BRIEF: What you return must match the data exactly, line for line.

SUPPLIED RECORDS Start Marker

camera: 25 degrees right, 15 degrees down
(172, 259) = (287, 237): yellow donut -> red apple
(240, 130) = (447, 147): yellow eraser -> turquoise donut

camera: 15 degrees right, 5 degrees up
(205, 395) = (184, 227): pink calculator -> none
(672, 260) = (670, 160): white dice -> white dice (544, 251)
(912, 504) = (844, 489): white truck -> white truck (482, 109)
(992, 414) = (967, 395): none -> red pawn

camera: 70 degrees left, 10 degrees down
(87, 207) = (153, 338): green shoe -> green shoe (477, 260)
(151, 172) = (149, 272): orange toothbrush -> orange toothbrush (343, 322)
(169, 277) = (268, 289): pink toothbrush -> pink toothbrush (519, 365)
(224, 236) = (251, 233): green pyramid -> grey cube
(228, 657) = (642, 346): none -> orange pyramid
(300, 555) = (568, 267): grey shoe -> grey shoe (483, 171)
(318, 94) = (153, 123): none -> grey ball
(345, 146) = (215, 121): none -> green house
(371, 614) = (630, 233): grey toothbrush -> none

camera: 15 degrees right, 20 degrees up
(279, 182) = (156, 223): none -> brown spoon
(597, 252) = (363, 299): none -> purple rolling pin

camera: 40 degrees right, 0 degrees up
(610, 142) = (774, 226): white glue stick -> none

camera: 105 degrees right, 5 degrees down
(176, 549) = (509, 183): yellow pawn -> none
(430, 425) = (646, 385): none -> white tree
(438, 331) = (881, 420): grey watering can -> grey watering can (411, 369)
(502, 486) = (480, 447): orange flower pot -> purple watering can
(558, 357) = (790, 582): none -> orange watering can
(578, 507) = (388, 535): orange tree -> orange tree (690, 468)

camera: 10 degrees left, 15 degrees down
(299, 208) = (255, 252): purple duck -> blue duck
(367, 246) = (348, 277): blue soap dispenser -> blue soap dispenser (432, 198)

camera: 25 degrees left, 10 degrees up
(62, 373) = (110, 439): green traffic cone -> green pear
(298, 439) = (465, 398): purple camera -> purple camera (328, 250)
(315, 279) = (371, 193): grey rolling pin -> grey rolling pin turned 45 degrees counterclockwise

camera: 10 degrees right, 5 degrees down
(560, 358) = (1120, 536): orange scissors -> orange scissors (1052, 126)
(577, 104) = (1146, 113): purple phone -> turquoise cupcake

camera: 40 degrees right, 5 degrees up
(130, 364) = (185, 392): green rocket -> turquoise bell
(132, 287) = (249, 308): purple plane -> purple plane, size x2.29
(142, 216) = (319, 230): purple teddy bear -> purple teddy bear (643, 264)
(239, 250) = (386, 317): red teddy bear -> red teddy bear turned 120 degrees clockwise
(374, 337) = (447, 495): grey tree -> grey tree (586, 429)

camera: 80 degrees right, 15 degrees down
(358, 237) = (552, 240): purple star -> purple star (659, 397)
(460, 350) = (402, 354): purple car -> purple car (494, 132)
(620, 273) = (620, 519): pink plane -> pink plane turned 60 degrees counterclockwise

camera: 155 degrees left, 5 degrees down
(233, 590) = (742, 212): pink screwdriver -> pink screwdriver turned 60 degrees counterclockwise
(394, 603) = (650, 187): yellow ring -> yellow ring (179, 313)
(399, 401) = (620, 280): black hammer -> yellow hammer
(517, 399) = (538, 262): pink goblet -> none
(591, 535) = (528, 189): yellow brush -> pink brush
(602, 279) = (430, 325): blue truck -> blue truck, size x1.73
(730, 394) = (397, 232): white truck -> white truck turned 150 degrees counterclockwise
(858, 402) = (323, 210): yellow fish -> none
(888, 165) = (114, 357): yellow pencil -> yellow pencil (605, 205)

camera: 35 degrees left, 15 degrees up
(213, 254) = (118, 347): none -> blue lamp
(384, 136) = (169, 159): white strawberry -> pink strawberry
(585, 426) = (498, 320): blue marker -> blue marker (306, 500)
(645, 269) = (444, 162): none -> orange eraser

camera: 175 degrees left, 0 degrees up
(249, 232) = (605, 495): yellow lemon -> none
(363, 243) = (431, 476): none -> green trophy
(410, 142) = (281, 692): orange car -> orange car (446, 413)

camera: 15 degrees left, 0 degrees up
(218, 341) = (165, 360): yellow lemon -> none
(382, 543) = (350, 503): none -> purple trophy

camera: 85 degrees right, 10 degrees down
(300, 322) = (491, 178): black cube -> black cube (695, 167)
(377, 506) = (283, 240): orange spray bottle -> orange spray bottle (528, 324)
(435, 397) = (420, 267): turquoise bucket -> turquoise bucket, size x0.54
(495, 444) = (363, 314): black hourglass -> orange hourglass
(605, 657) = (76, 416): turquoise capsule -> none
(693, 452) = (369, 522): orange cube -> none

SUPPLIED RECORDS End Marker

RESPONSE TO THE EXERCISE:
camera: 25 degrees right, 15 degrees down
(172, 259) = (287, 237): yellow donut -> red apple
(240, 130) = (447, 147): yellow eraser -> turquoise donut

camera: 15 degrees right, 5 degrees up
(205, 395) = (184, 227): pink calculator -> none
(672, 260) = (670, 160): white dice -> white dice (544, 251)
(912, 504) = (844, 489): white truck -> white truck (482, 109)
(992, 414) = (967, 395): none -> red pawn

camera: 70 degrees left, 10 degrees down
(87, 207) = (153, 338): green shoe -> green shoe (477, 260)
(151, 172) = (149, 272): orange toothbrush -> orange toothbrush (343, 322)
(169, 277) = (268, 289): pink toothbrush -> pink toothbrush (519, 365)
(224, 236) = (251, 233): green pyramid -> grey cube
(228, 657) = (642, 346): none -> orange pyramid
(300, 555) = (568, 267): grey shoe -> grey shoe (483, 171)
(318, 94) = (153, 123): none -> grey ball
(345, 146) = (215, 121): none -> green house
(371, 614) = (630, 233): grey toothbrush -> none

camera: 15 degrees right, 20 degrees up
(279, 182) = (156, 223): none -> brown spoon
(597, 252) = (363, 299): none -> purple rolling pin

camera: 40 degrees right, 0 degrees up
(610, 142) = (774, 226): white glue stick -> none

camera: 105 degrees right, 5 degrees down
(176, 549) = (509, 183): yellow pawn -> none
(430, 425) = (646, 385): none -> white tree
(438, 331) = (881, 420): grey watering can -> grey watering can (411, 369)
(502, 486) = (480, 447): orange flower pot -> purple watering can
(558, 357) = (790, 582): none -> orange watering can
(578, 507) = (388, 535): orange tree -> orange tree (690, 468)

camera: 10 degrees left, 15 degrees down
(299, 208) = (255, 252): purple duck -> blue duck
(367, 246) = (348, 277): blue soap dispenser -> blue soap dispenser (432, 198)

camera: 25 degrees left, 10 degrees up
(62, 373) = (110, 439): green traffic cone -> green pear
(298, 439) = (465, 398): purple camera -> purple camera (328, 250)
(315, 279) = (371, 193): grey rolling pin -> grey rolling pin turned 45 degrees counterclockwise

camera: 10 degrees right, 5 degrees down
(560, 358) = (1120, 536): orange scissors -> orange scissors (1052, 126)
(577, 104) = (1146, 113): purple phone -> turquoise cupcake

camera: 40 degrees right, 5 degrees up
(130, 364) = (185, 392): green rocket -> turquoise bell
(132, 287) = (249, 308): purple plane -> purple plane, size x2.29
(142, 216) = (319, 230): purple teddy bear -> purple teddy bear (643, 264)
(239, 250) = (386, 317): red teddy bear -> red teddy bear turned 120 degrees clockwise
(374, 337) = (447, 495): grey tree -> grey tree (586, 429)

camera: 80 degrees right, 15 degrees down
(358, 237) = (552, 240): purple star -> purple star (659, 397)
(460, 350) = (402, 354): purple car -> purple car (494, 132)
(620, 273) = (620, 519): pink plane -> pink plane turned 60 degrees counterclockwise

camera: 155 degrees left, 5 degrees down
(233, 590) = (742, 212): pink screwdriver -> pink screwdriver turned 60 degrees counterclockwise
(394, 603) = (650, 187): yellow ring -> yellow ring (179, 313)
(399, 401) = (620, 280): black hammer -> yellow hammer
(517, 399) = (538, 262): pink goblet -> none
(591, 535) = (528, 189): yellow brush -> pink brush
(602, 279) = (430, 325): blue truck -> blue truck, size x1.73
(730, 394) = (397, 232): white truck -> white truck turned 150 degrees counterclockwise
(858, 402) = (323, 210): yellow fish -> none
(888, 165) = (114, 357): yellow pencil -> yellow pencil (605, 205)

camera: 35 degrees left, 15 degrees up
(213, 254) = (118, 347): none -> blue lamp
(384, 136) = (169, 159): white strawberry -> pink strawberry
(585, 426) = (498, 320): blue marker -> blue marker (306, 500)
(645, 269) = (444, 162): none -> orange eraser

camera: 175 degrees left, 0 degrees up
(249, 232) = (605, 495): yellow lemon -> none
(363, 243) = (431, 476): none -> green trophy
(410, 142) = (281, 692): orange car -> orange car (446, 413)

camera: 15 degrees left, 0 degrees up
(218, 341) = (165, 360): yellow lemon -> none
(382, 543) = (350, 503): none -> purple trophy

camera: 85 degrees right, 10 degrees down
(300, 322) = (491, 178): black cube -> black cube (695, 167)
(377, 506) = (283, 240): orange spray bottle -> orange spray bottle (528, 324)
(435, 397) = (420, 267): turquoise bucket -> turquoise bucket, size x0.54
(495, 444) = (363, 314): black hourglass -> orange hourglass
(605, 657) = (76, 416): turquoise capsule -> none
(693, 452) = (369, 522): orange cube -> none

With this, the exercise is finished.